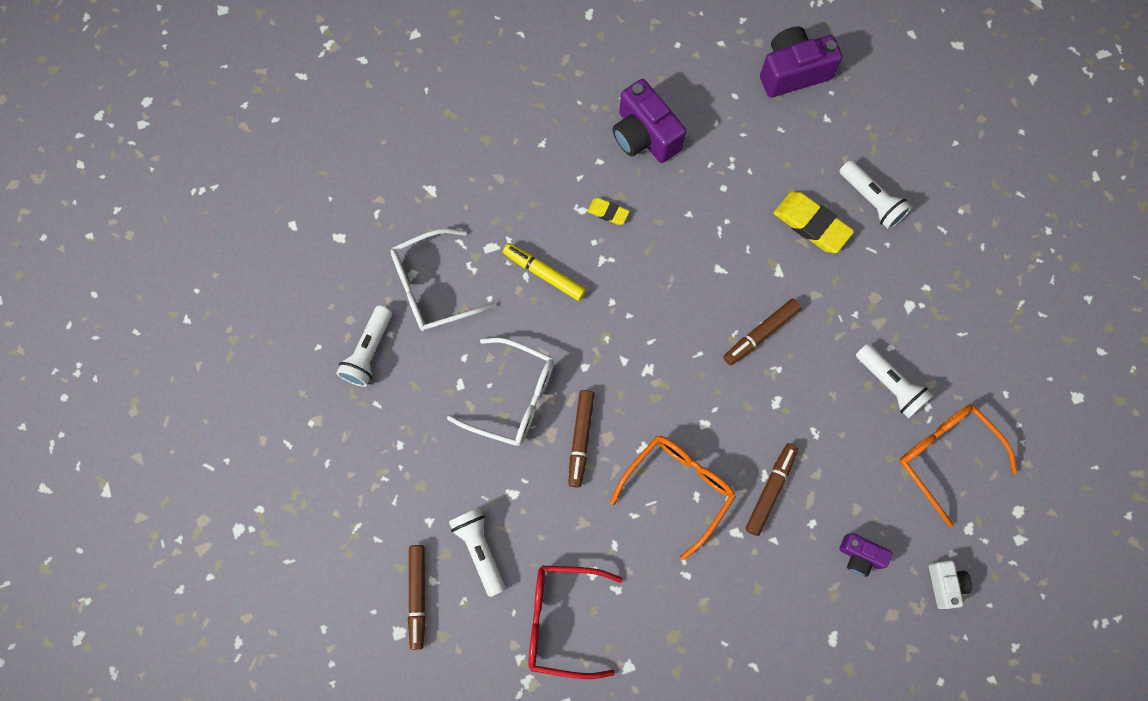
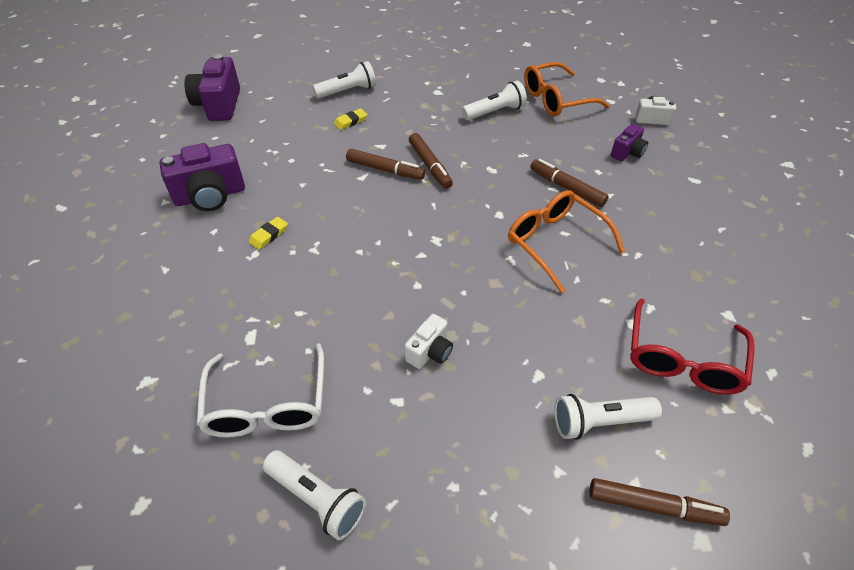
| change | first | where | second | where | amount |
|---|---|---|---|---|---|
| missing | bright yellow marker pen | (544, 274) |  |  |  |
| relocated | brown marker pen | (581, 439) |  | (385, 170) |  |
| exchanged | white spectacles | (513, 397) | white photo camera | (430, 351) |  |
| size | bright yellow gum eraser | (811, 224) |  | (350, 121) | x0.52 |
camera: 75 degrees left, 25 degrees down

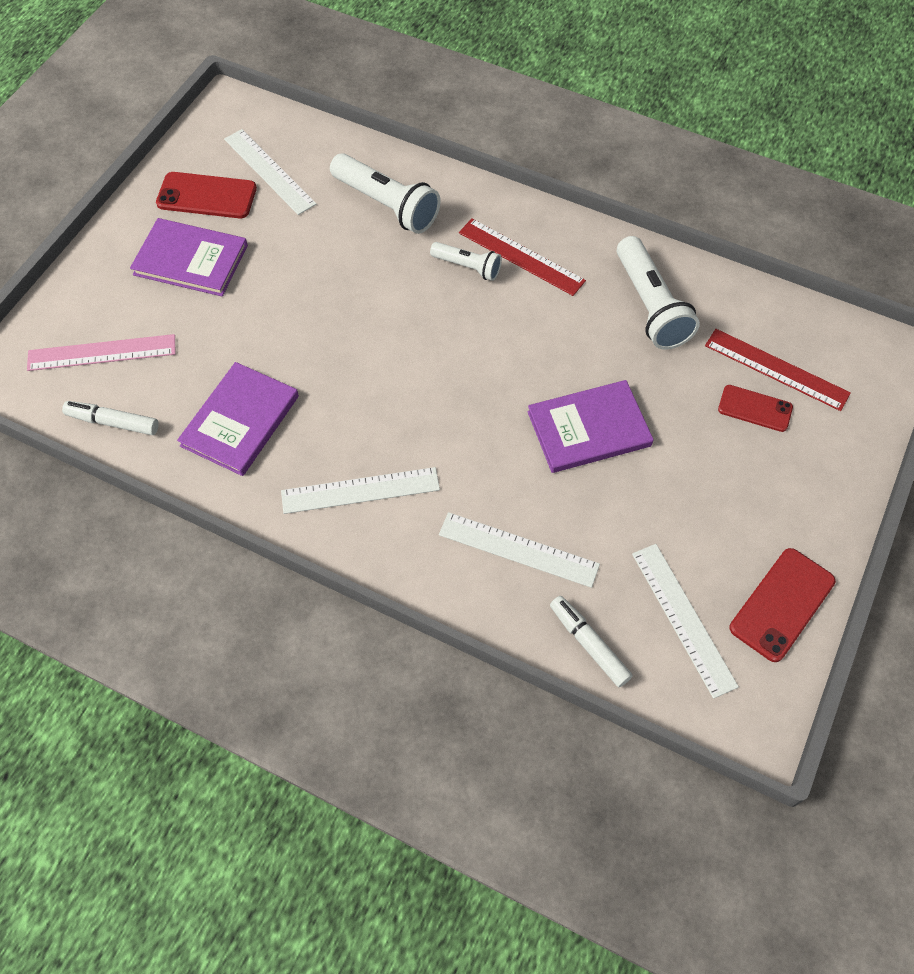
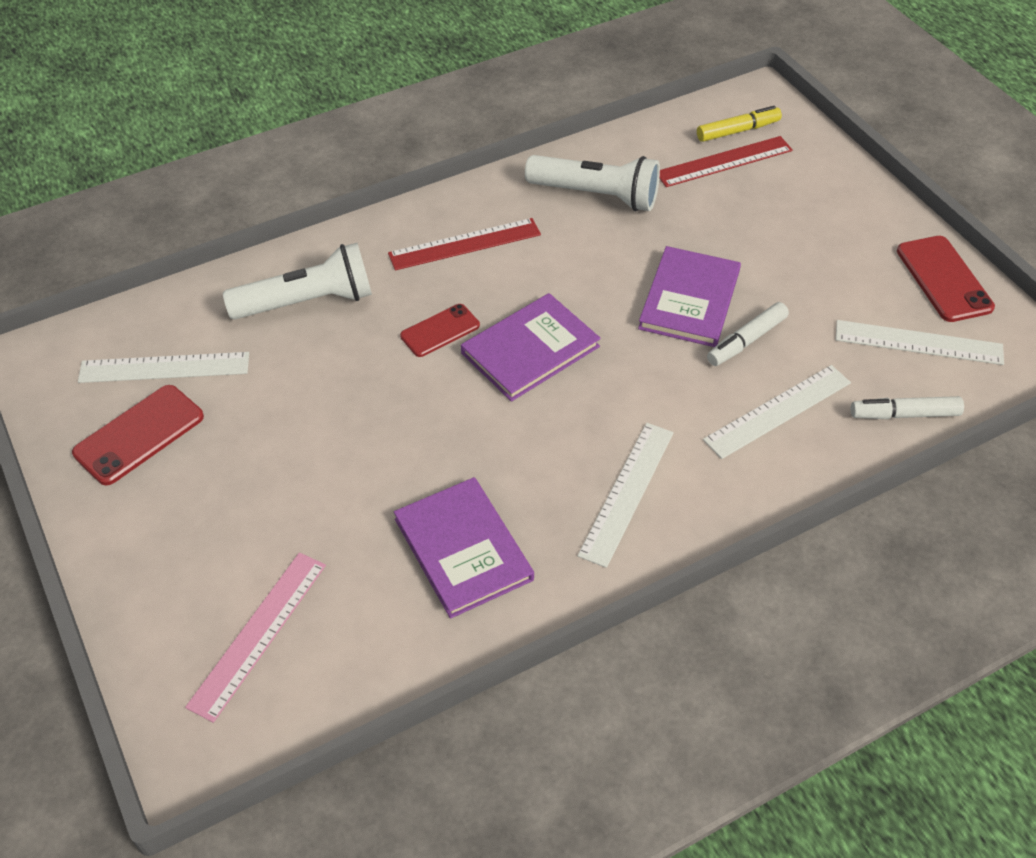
| change | first | where | second | where | amount |
|---|---|---|---|---|---|
| missing | white pocket torch | (467, 267) |  |  |  |
| appeared |  |  | bright yellow marker pen | (738, 131) |  |
| relocated | white marker pen | (113, 422) |  | (746, 341) |  |
| relocated | royal purple hardback | (191, 260) |  | (530, 350) |  |
| relocated | red mobile phone | (755, 408) |  | (440, 331) |  |
camera: 55 degrees left, 10 degrees down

+++++

Drop the pictures and reproduce the rest of the data above exactly.

| change | first | where | second | where | amount |
|---|---|---|---|---|---|
| missing | bright yellow marker pen | (544, 274) |  |  |  |
| relocated | brown marker pen | (581, 439) |  | (385, 170) |  |
| exchanged | white spectacles | (513, 397) | white photo camera | (430, 351) |  |
| size | bright yellow gum eraser | (811, 224) |  | (350, 121) | x0.52 |
camera: 75 degrees left, 25 degrees down

| change | first | where | second | where | amount |
|---|---|---|---|---|---|
| missing | white pocket torch | (467, 267) |  |  |  |
| appeared |  |  | bright yellow marker pen | (738, 131) |  |
| relocated | white marker pen | (113, 422) |  | (746, 341) |  |
| relocated | royal purple hardback | (191, 260) |  | (530, 350) |  |
| relocated | red mobile phone | (755, 408) |  | (440, 331) |  |
camera: 55 degrees left, 10 degrees down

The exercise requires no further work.